START DATA TO EXAMINE
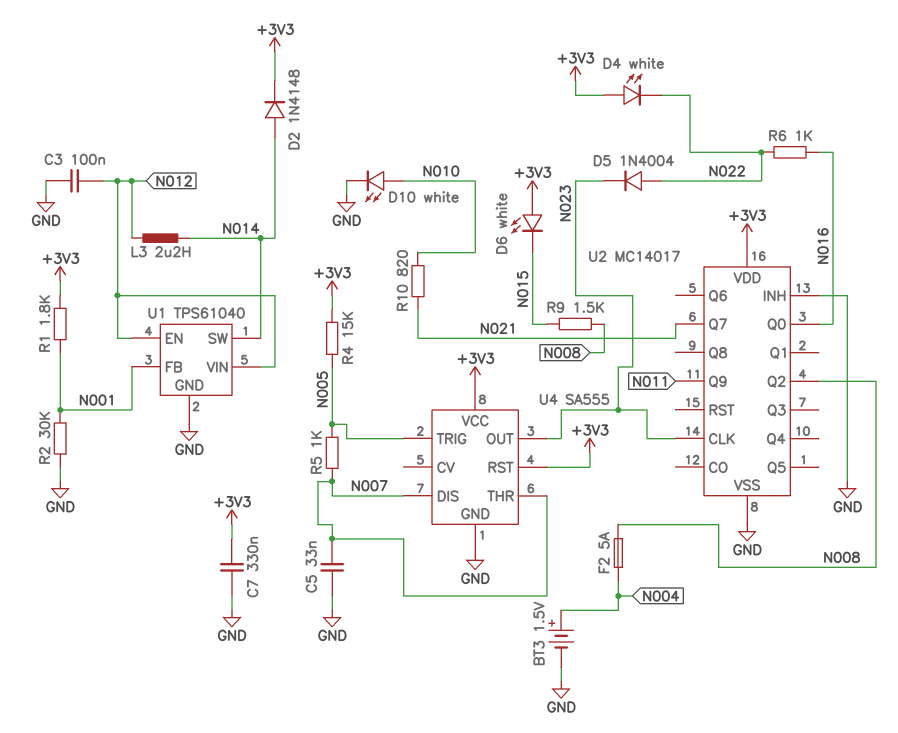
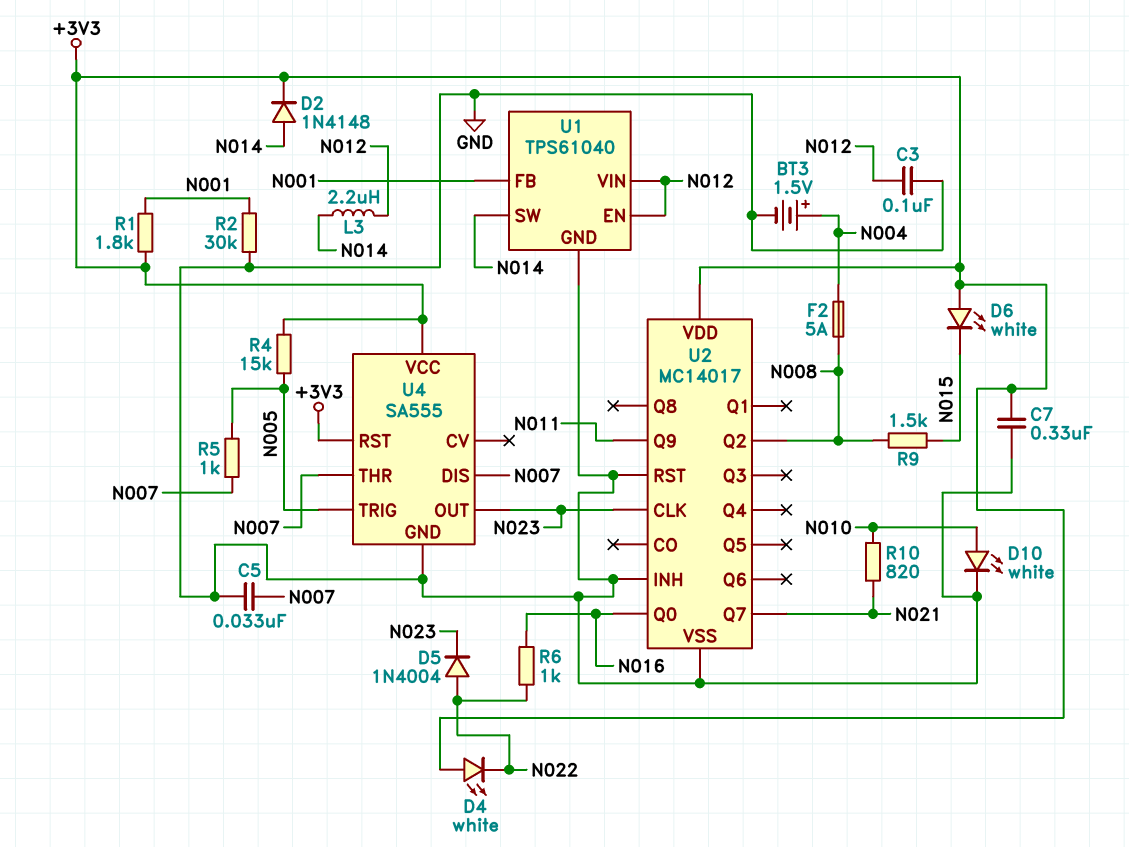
U2 pin RST: none -> GND

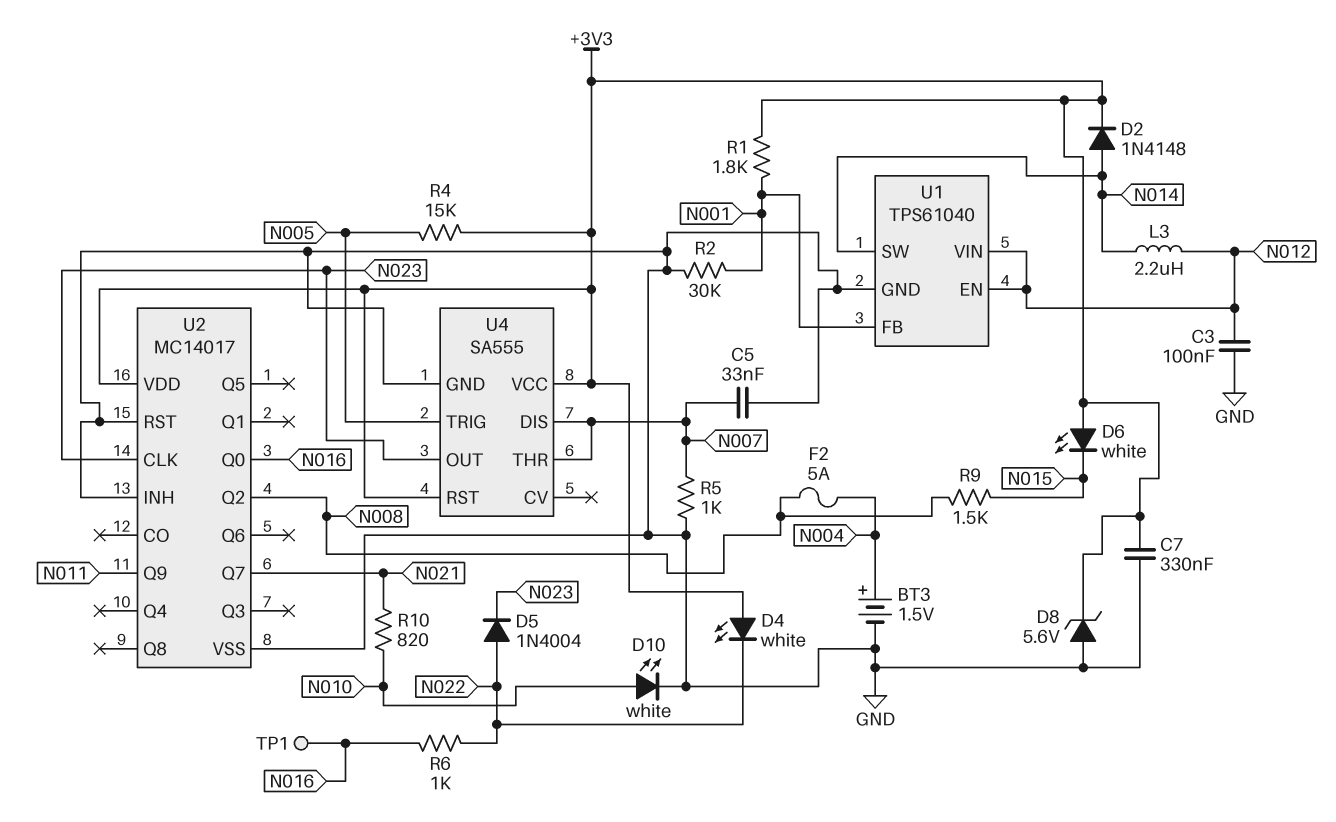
D8: none -> zener 5.6V (A GND, K +3V3)
R5: 1k (N005, N007) -> 1k (GND, N007)
TP1: none -> test point (N016)

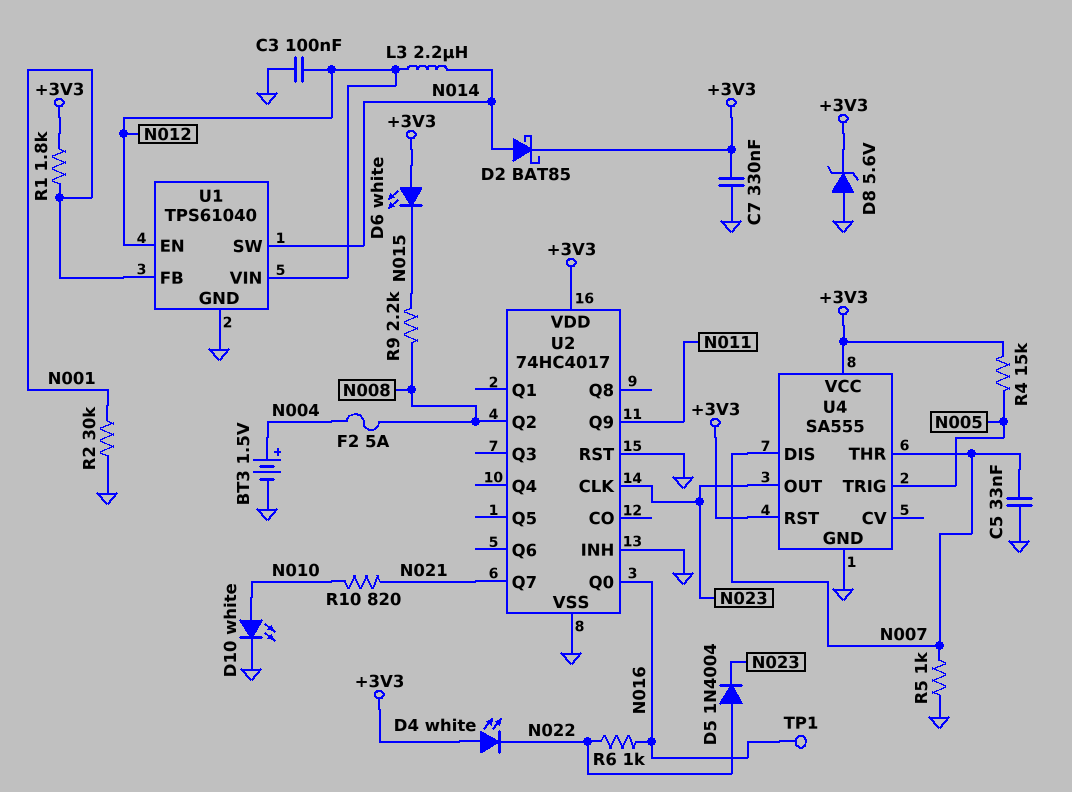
D2: diode 1N4148 (A N014, K +3V3) -> schottky BAT85 (A N014, K +3V3)
R9: 1.5k (N008, N015) -> 2.2k (N008, N015)
U2: MC14017 -> 74HC4017

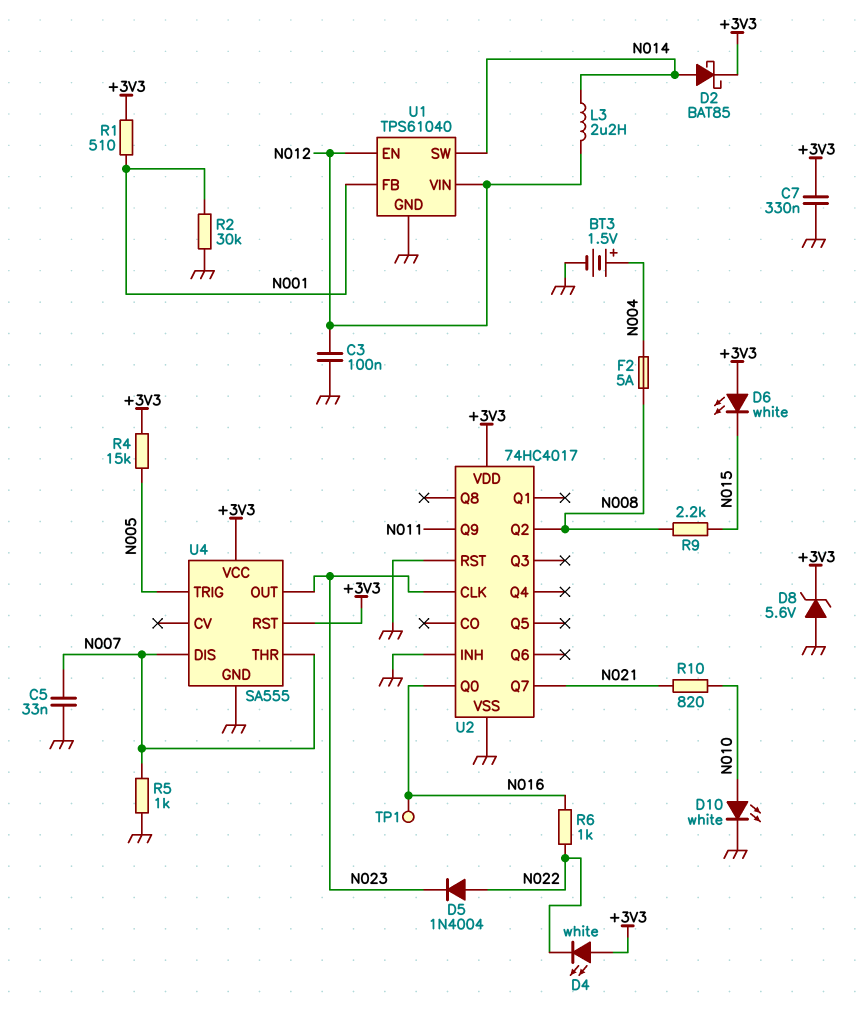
R1: 1.8k (+3V3, N001) -> 510 (+3V3, N001)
END DATA TO EXAMINE
(AIM OF THE TASK)
Pictures excluded, return exactly the lines from the one with "D8: none -> zener 5.6V (A GND, K +3V3)" through the final line of the entries above, both included.

(TASK RESPONSE)
D8: none -> zener 5.6V (A GND, K +3V3)
R5: 1k (N005, N007) -> 1k (GND, N007)
TP1: none -> test point (N016)

D2: diode 1N4148 (A N014, K +3V3) -> schottky BAT85 (A N014, K +3V3)
R9: 1.5k (N008, N015) -> 2.2k (N008, N015)
U2: MC14017 -> 74HC4017

R1: 1.8k (+3V3, N001) -> 510 (+3V3, N001)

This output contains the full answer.